About this task: Wherever a line in the records contains the word "turquoise", return that line.

#####

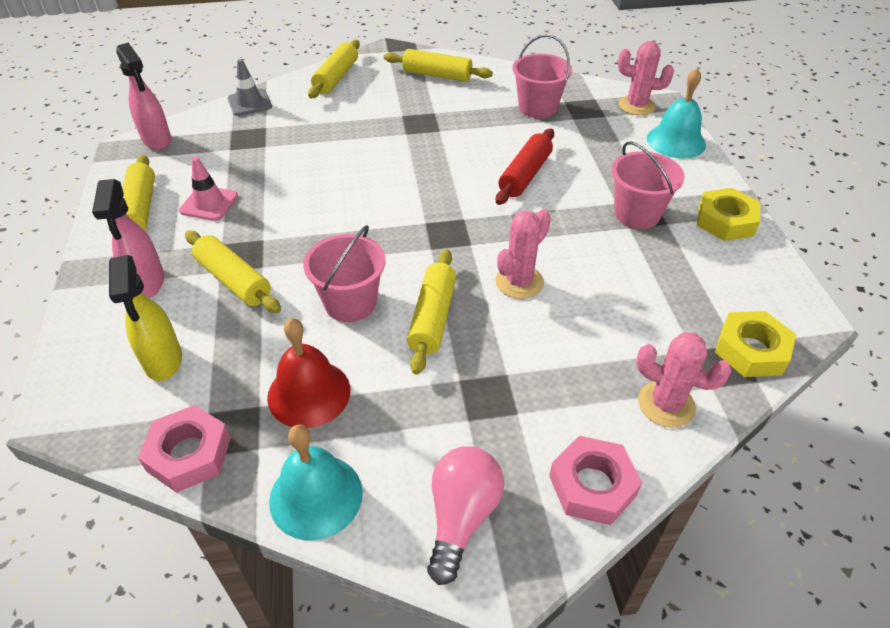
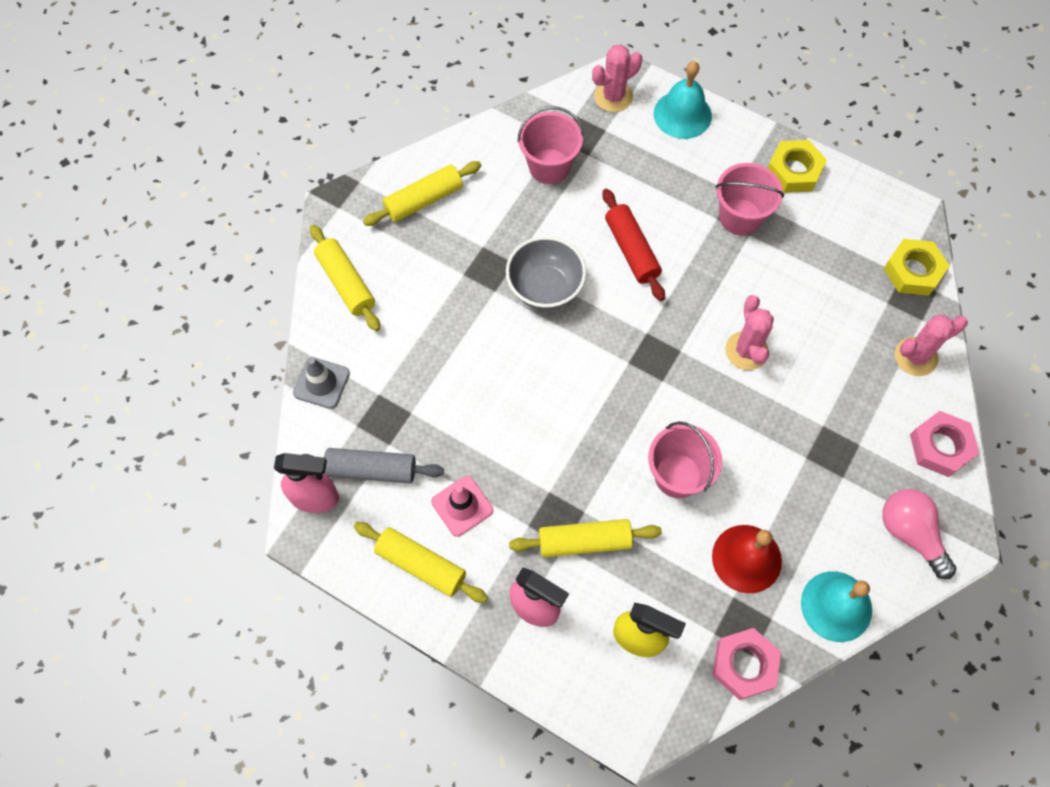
camera: 50 degrees left, 20 degrees up
yellow rolling pin [407,249,456,375] -> none
none -> grey rolling pin [302,448,444,483]
none -> grey bowl [506,236,586,310]

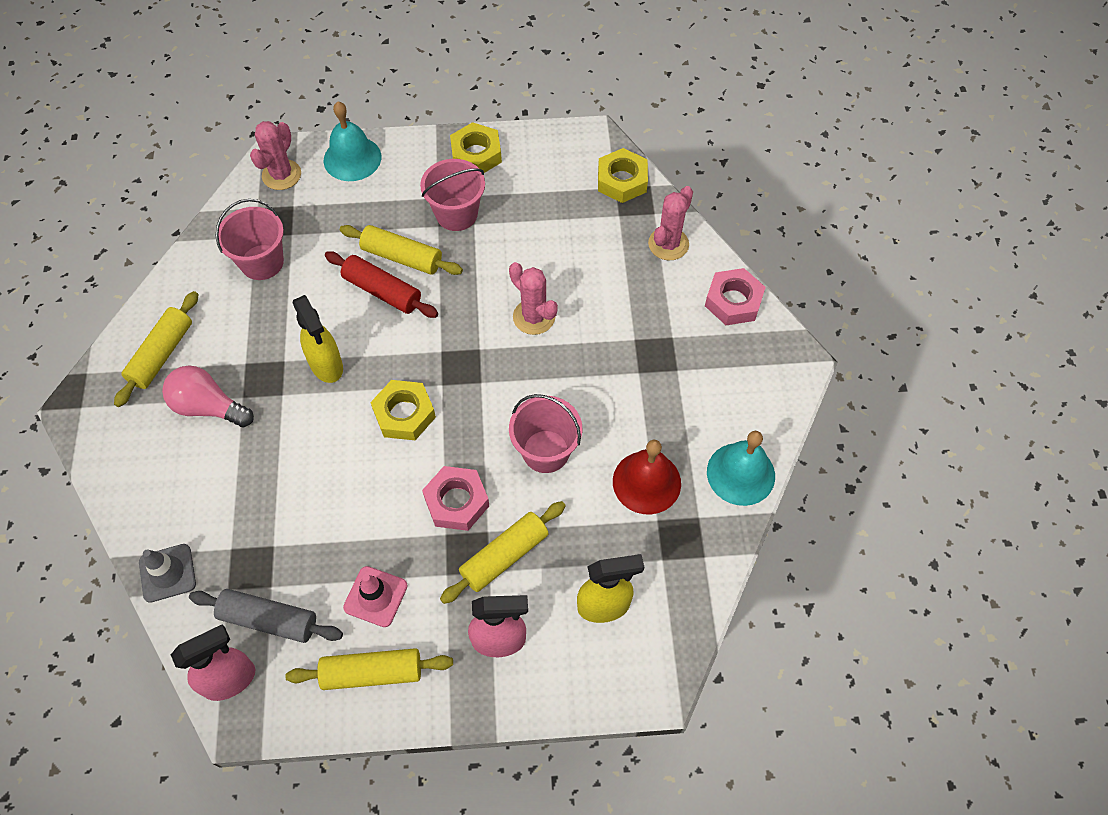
camera: 35 degrees left, 5 degrees down
grey rolling pin [302,448,444,483] -> grey rolling pin turned 45 degrees clockwise [189,589,343,643]
yellow rolling pin [310,224,380,331] -> yellow rolling pin moved to [340,225,463,275]
grey bowl [506,236,586,310] -> yellow spray bottle [293,295,343,383]
pink nut [712,628,781,700] -> pink nut moved to [422,466,489,531]
pink light bulb [882,489,956,579] -> pink light bulb moved to [162,365,254,427]
none -> yellow nut [370,380,436,440]

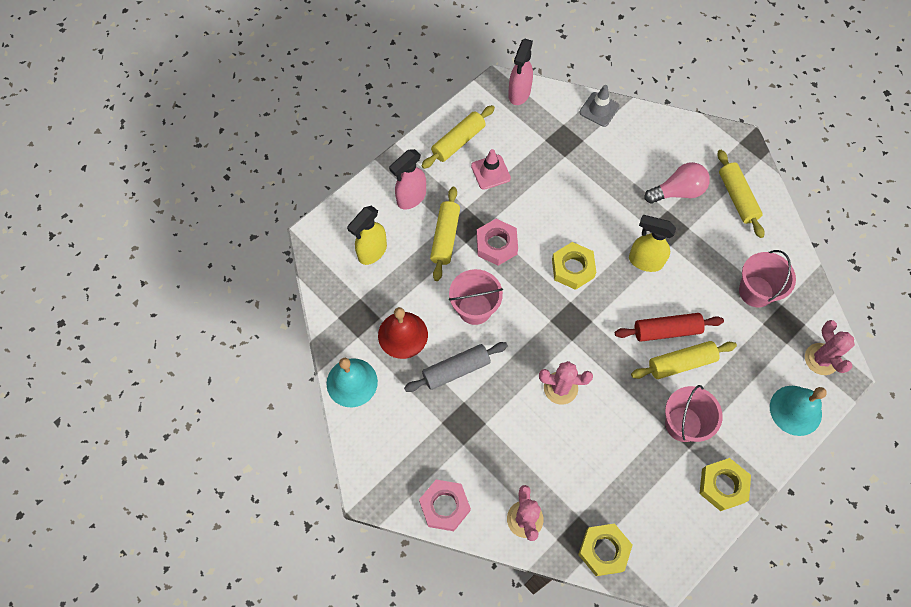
camera: 140 degrees right, 5 degrees up
grey rolling pin [189,589,343,643] -> grey rolling pin moved to [404,342,508,392]

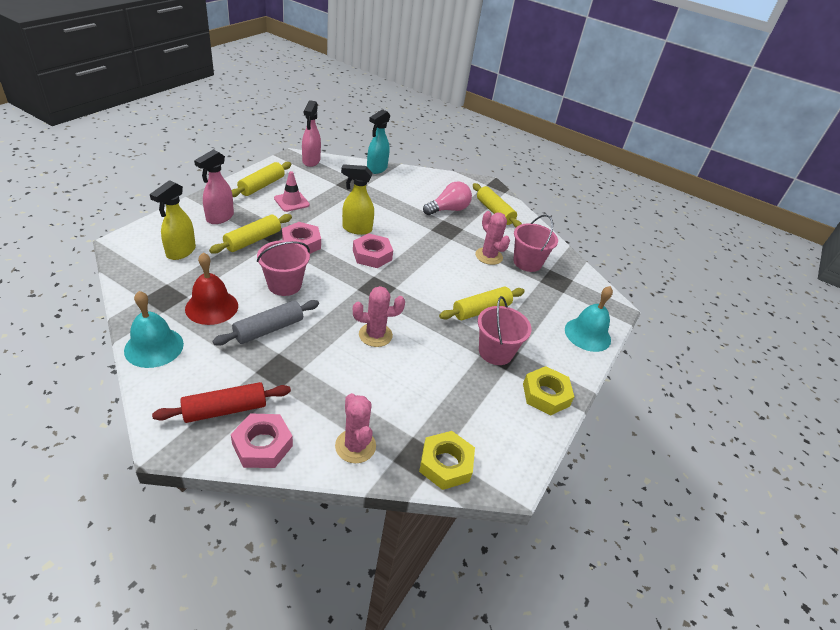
camera: 20 degrees left, 25 degrees down
yellow rolling pin [430,187,460,281] -> yellow rolling pin turned 45 degrees clockwise [209,214,292,254]
yellow nut [552,242,596,290] -> pink nut [353,233,393,268]
grey traffic cone [579,85,620,127] -> turquoise spray bottle [367,109,391,174]
red rolling pin [615,313,724,342] -> red rolling pin moved to [152,382,291,423]
yellow spray bottle [629,215,676,272] -> yellow spray bottle moved to [341,164,374,235]
pink cactus [805,320,855,375] -> pink cactus moved to [476,211,510,265]

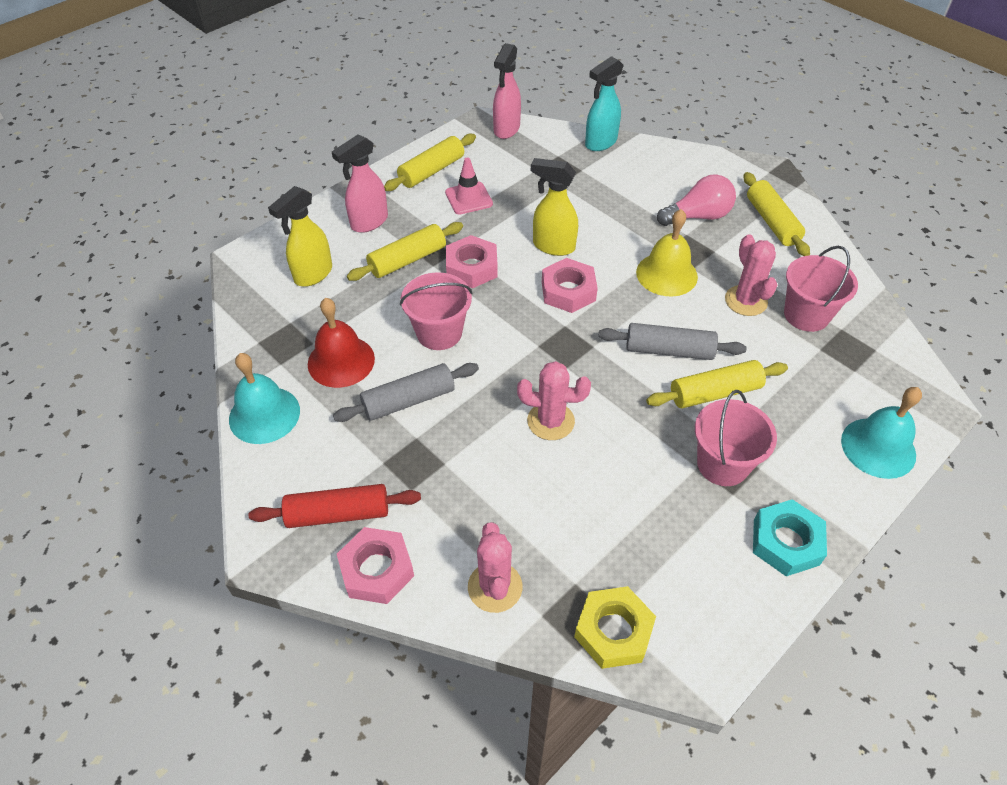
camera: 20 degrees right, 10 degrees up
yellow nut [523,366,574,415] -> turquoise nut [753,499,827,576]
none -> grey rolling pin [598,323,746,360]
none -> yellow bell [636,209,698,296]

#####

Response:
grey traffic cone [579,85,620,127] -> turquoise spray bottle [367,109,391,174]
yellow nut [523,366,574,415] -> turquoise nut [753,499,827,576]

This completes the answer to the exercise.